▸ Exercise: Write the data out again exactly, with every picture removed.

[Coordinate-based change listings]
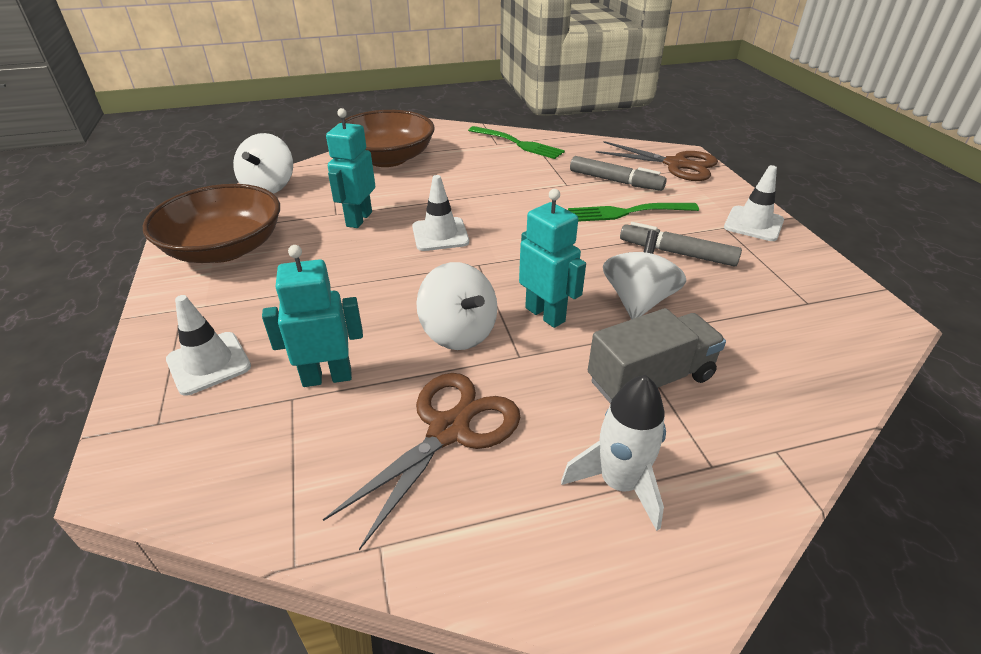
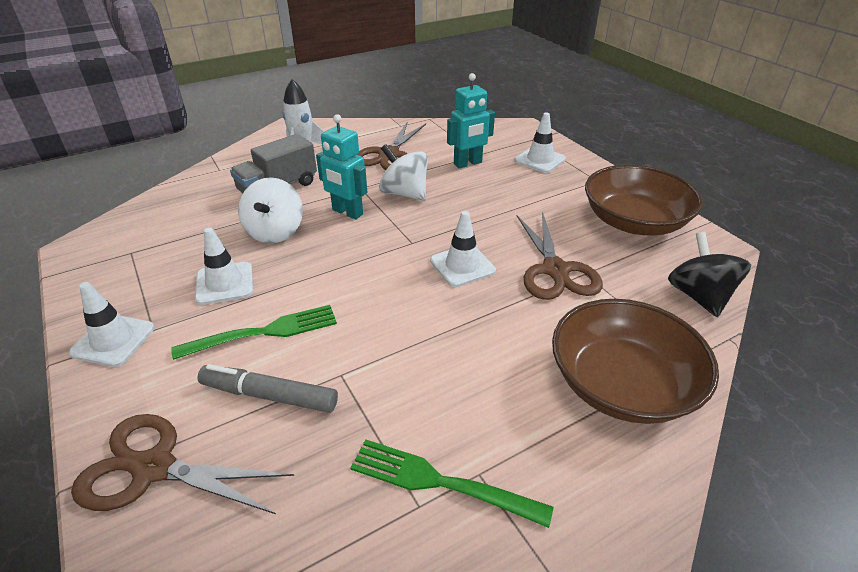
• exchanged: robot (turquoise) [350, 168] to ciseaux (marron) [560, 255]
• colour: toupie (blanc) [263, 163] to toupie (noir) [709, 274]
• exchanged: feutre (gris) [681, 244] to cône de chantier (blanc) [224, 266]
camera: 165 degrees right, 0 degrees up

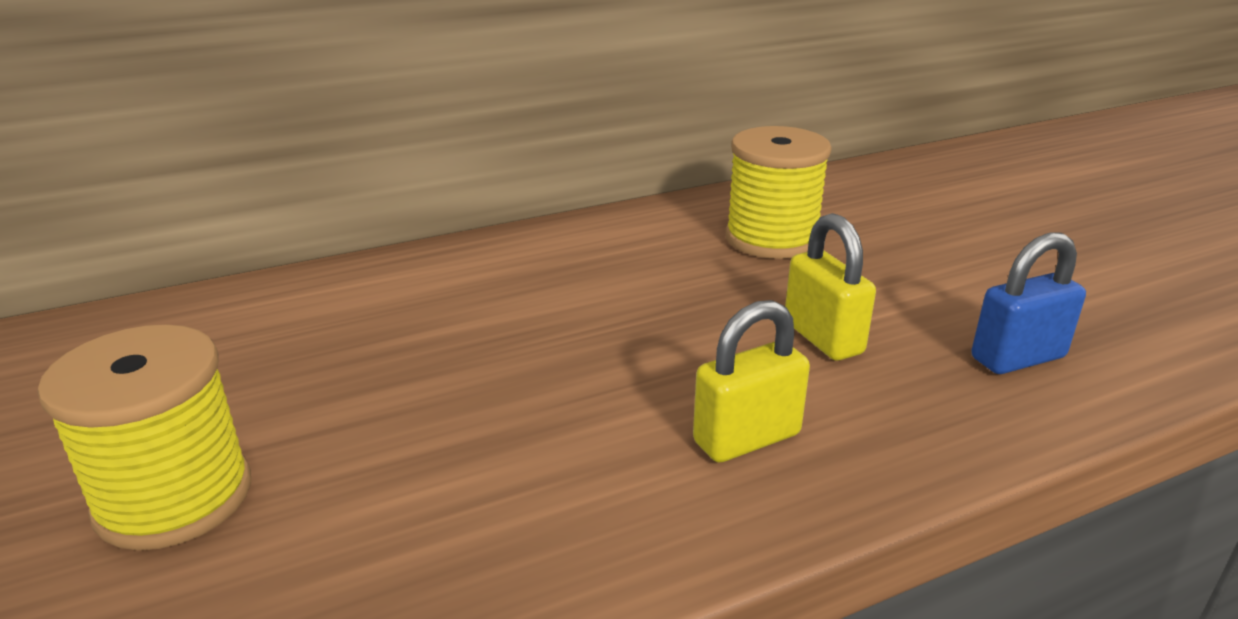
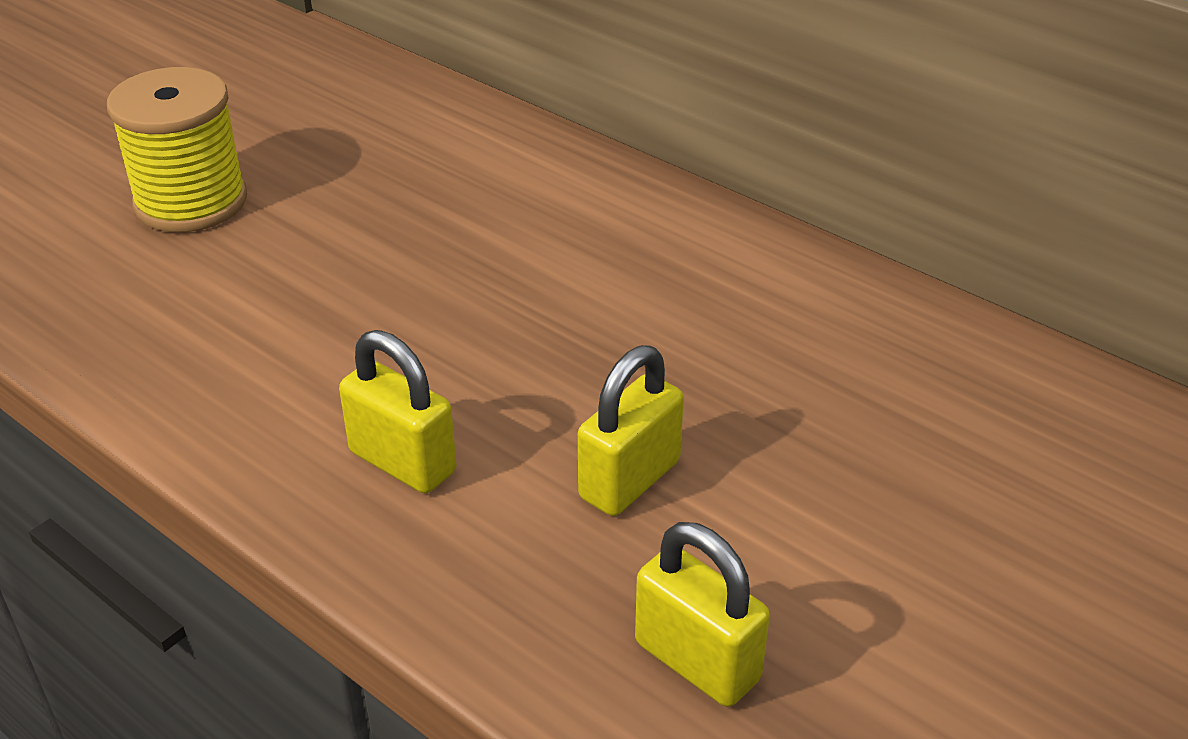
• missing: bobine (jaune) [778, 192]
• colour: cadenas (bleu) [1029, 303] to cadenas (jaune) [702, 614]
camera: 65 degrees right, 10 degrees up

▸ Task solution:
• exchanged: robot (turquoise) [350, 168] to ciseaux (marron) [560, 255]
• colour: toupie (blanc) [263, 163] to toupie (noir) [709, 274]
• exchanged: feutre (gris) [681, 244] to cône de chantier (blanc) [224, 266]
camera: 165 degrees right, 0 degrees up

• missing: bobine (jaune) [778, 192]
• colour: cadenas (bleu) [1029, 303] to cadenas (jaune) [702, 614]
camera: 65 degrees right, 10 degrees up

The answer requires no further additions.